• _Directions_
Duplicate the data below line for line, matching every character.
++++ Entries supplied ++++
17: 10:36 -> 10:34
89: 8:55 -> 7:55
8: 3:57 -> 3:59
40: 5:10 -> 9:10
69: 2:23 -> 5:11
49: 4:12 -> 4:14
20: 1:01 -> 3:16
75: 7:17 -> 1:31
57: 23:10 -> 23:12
++++
• _Solution to this task_
17: 10:36 -> 10:34
89: 8:55 -> 7:55
8: 3:57 -> 3:59
40: 5:10 -> 9:10
69: 2:23 -> 5:11
49: 4:12 -> 4:14
20: 1:01 -> 3:16
75: 7:17 -> 1:31
57: 23:10 -> 23:12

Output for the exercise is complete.